_TASK PROMPT_
From the records below, copy out each line that has the word "delete".

_DATA_
*** Block opens ***
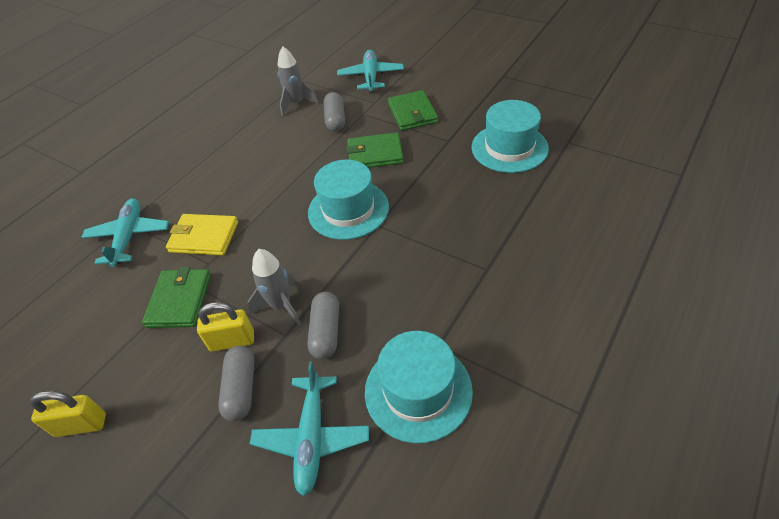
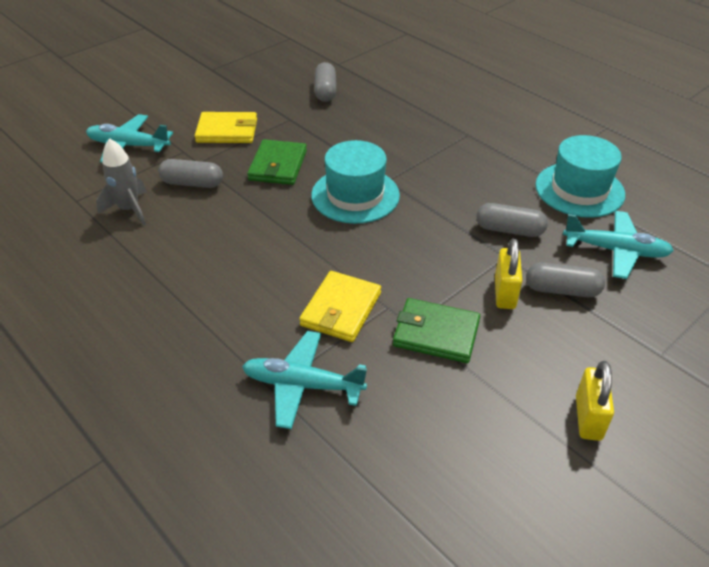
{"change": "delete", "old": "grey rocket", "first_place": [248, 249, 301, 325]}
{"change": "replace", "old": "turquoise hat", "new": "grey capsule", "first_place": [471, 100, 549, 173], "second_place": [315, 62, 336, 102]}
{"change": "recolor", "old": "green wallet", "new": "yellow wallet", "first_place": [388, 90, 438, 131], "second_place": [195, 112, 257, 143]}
*** Block closes ***
*** Block opens ***
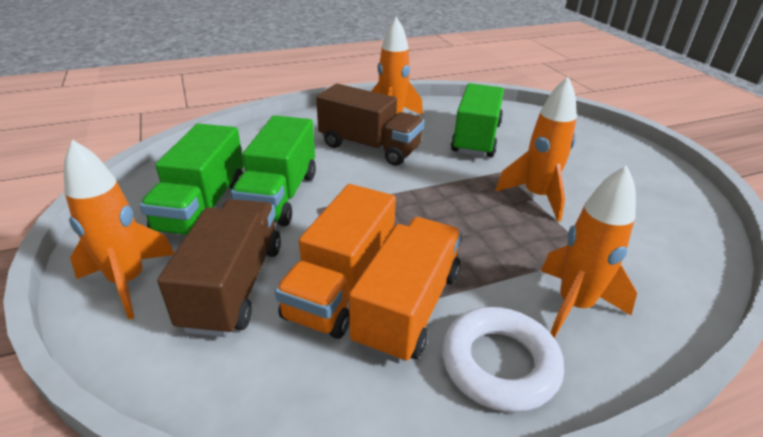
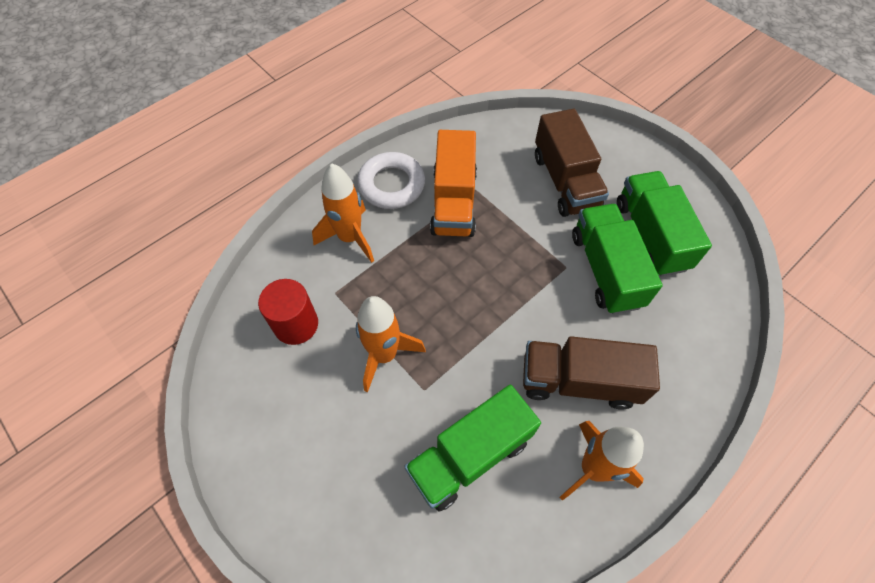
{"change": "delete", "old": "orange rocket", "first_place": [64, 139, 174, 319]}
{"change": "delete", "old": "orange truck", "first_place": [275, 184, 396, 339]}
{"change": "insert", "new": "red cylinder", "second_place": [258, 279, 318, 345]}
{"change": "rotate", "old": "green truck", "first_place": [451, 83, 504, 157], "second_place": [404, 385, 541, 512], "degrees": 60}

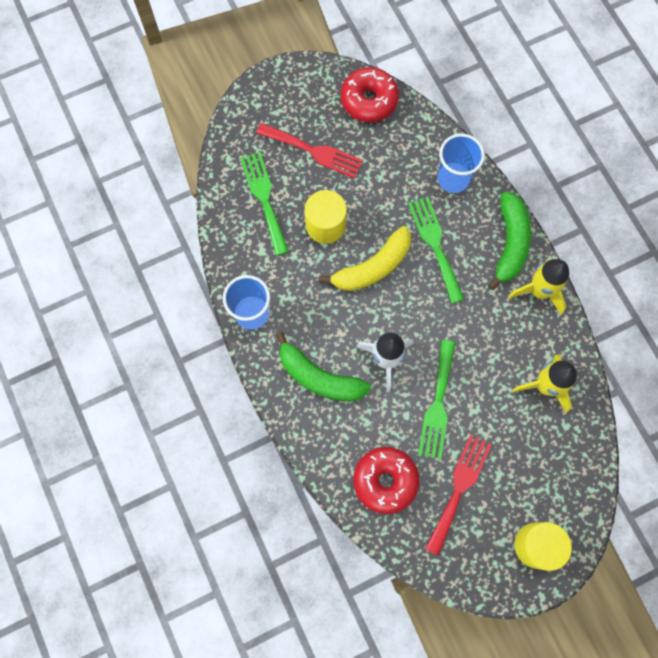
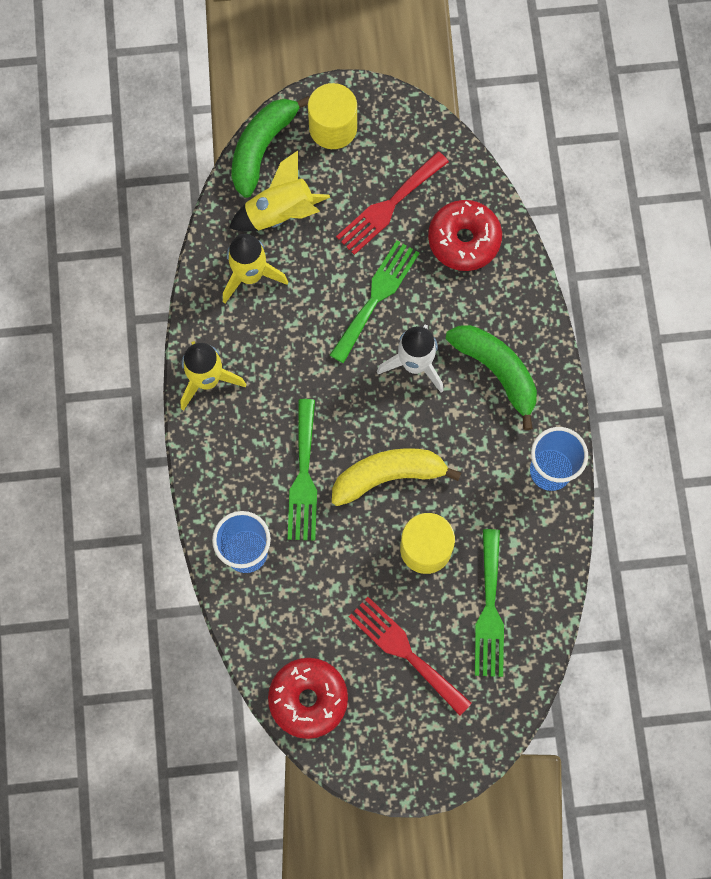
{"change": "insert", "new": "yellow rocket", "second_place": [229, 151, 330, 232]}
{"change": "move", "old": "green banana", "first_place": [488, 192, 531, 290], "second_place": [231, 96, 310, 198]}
*** Block closes ***
_EXPECTED OUTPUT_
{"change": "delete", "old": "grey rocket", "first_place": [248, 249, 301, 325]}
{"change": "delete", "old": "orange rocket", "first_place": [64, 139, 174, 319]}
{"change": "delete", "old": "orange truck", "first_place": [275, 184, 396, 339]}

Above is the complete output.